=== The task ===
For the string "cyan", state the number of lines in the data that contain it, and nothing else.

=== Input data ===
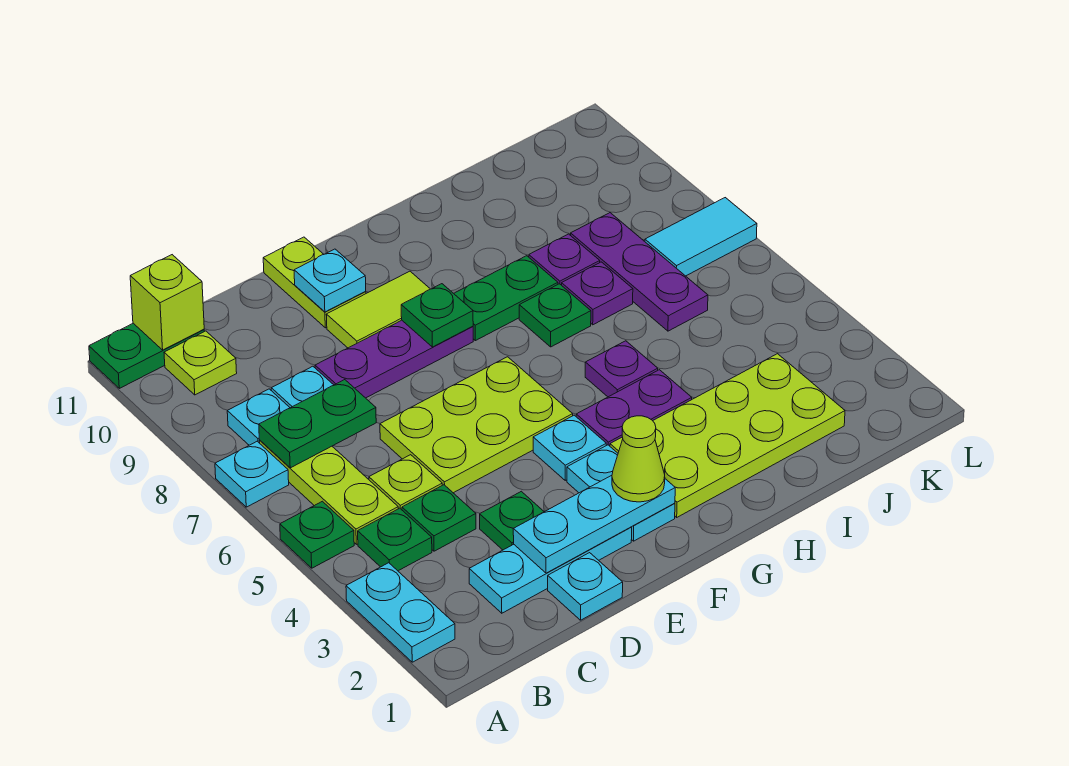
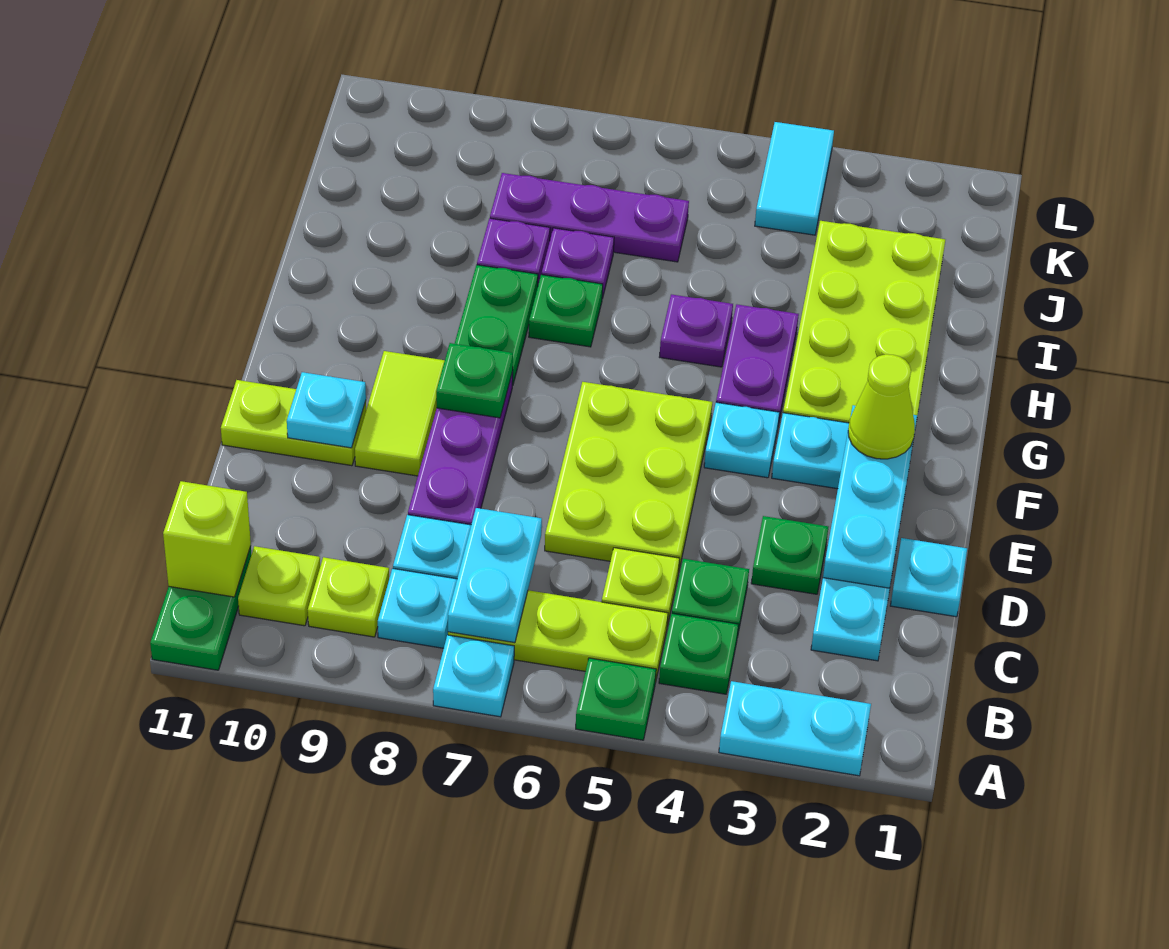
green plate B7:C7 level 2 -> cyan plate B7:C7 level 2
none -> lime plate B9 level 1
cyan tile K7:L7 level 1 -> cyan tile K4:L4 level 1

=== Result of this task ===
2